## INFORMATION SHOWN
*** Begin section ***

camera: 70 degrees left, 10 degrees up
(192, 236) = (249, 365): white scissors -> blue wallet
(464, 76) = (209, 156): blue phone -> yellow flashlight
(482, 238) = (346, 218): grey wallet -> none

*** End section ***

## ACTIVITY
Lines above with the string "wallet" need to be found and copied.

## RESPONSE TO THIS TASK
(192, 236) = (249, 365): white scissors -> blue wallet
(482, 238) = (346, 218): grey wallet -> none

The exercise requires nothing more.